[Aerial scene parsing data]
[Start of Attachment]

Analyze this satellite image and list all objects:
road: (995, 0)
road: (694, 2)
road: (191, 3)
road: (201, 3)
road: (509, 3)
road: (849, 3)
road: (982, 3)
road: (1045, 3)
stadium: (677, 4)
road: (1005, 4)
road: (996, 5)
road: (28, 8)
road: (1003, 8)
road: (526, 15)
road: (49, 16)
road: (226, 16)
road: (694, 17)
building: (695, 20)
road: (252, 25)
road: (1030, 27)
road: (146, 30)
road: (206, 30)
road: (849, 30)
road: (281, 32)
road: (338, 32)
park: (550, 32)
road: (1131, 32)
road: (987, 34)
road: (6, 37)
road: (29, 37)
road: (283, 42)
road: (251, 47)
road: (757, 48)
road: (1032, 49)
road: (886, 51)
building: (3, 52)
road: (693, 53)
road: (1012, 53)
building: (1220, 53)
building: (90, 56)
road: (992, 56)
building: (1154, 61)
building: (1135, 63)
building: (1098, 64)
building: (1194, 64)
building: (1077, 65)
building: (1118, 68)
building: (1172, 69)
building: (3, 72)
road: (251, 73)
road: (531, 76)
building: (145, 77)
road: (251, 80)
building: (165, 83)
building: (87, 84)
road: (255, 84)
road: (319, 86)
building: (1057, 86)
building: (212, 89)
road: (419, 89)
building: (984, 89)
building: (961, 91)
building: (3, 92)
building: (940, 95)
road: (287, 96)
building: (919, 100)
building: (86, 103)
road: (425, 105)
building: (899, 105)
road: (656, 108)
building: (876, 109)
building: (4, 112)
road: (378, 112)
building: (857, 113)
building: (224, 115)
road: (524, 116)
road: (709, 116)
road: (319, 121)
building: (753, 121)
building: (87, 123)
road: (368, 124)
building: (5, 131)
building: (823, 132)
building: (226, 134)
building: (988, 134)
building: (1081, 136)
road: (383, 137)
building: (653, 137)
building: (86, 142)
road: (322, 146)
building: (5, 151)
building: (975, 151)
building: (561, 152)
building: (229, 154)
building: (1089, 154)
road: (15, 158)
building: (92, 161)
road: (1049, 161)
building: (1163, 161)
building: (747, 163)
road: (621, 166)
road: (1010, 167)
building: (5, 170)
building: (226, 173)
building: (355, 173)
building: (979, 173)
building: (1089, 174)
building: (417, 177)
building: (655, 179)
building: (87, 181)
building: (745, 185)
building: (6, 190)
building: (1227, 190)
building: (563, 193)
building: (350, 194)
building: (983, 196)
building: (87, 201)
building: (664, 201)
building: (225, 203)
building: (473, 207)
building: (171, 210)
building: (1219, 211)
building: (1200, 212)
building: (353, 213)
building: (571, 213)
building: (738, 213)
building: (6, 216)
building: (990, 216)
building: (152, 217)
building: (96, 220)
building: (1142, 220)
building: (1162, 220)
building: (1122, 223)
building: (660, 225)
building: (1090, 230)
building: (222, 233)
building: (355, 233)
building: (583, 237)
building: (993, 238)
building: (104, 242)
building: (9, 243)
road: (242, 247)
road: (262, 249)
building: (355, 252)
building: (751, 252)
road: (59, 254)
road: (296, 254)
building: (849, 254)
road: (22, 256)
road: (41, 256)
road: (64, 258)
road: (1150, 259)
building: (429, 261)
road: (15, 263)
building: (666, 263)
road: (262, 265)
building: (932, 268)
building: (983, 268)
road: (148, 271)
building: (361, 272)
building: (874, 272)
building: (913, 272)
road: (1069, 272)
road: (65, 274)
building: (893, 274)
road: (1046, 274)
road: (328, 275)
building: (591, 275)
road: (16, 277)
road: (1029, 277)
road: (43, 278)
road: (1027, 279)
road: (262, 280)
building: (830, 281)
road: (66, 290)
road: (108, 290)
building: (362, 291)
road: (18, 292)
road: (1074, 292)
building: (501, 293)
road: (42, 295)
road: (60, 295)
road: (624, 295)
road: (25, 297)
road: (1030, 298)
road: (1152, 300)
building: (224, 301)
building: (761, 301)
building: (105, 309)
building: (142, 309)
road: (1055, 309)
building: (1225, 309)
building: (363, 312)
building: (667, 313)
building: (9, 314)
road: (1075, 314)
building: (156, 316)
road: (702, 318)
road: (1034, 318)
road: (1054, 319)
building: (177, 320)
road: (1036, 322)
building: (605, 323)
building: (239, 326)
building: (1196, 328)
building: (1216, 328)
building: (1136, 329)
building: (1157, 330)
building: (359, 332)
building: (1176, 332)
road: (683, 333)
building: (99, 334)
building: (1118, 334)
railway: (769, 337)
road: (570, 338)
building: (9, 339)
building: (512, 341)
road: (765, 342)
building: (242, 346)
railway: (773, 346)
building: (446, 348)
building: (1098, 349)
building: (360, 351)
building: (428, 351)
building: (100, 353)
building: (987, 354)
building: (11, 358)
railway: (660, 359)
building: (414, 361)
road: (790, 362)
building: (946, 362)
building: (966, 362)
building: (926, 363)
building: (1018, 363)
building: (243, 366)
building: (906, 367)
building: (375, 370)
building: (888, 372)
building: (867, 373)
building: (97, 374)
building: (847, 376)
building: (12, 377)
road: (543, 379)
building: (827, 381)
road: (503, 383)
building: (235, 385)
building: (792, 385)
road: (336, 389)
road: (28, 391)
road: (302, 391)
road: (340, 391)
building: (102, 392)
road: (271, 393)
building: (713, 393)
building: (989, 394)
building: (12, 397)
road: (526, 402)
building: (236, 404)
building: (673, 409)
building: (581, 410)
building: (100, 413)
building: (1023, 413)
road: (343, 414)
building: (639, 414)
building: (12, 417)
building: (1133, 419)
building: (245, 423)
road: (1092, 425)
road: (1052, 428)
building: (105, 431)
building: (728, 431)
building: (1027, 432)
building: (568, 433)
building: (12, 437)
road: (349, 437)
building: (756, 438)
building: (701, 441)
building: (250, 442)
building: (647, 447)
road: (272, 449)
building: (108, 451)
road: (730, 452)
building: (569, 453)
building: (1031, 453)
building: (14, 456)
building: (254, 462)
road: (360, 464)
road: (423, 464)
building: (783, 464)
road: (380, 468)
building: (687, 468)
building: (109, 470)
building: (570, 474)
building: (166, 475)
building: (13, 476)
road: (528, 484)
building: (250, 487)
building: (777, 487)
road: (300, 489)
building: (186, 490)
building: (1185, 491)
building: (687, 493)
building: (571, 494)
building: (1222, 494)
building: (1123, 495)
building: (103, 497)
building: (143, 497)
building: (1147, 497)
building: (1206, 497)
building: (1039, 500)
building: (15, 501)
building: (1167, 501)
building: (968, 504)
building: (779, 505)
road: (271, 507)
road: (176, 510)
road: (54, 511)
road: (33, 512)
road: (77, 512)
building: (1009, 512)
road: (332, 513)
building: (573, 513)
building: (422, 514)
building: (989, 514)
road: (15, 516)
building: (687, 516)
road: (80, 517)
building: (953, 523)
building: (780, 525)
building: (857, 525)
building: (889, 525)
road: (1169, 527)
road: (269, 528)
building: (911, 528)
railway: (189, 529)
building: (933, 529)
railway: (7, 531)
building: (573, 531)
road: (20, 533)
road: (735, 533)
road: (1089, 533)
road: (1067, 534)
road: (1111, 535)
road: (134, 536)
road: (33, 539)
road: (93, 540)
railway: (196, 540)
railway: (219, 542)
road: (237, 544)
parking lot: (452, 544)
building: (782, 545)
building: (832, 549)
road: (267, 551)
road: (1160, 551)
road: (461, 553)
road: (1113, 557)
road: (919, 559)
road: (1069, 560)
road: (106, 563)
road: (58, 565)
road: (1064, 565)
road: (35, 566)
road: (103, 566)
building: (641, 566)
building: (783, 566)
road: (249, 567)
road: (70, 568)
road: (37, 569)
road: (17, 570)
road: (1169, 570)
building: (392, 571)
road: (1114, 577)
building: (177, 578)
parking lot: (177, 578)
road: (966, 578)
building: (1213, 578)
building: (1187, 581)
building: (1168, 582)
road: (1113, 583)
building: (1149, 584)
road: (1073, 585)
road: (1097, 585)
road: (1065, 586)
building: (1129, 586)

[End of Attachment]

- [What the task asks]: Only a number is expected: how many lines of the data include the string "railway".

- [Exercise solution]: 7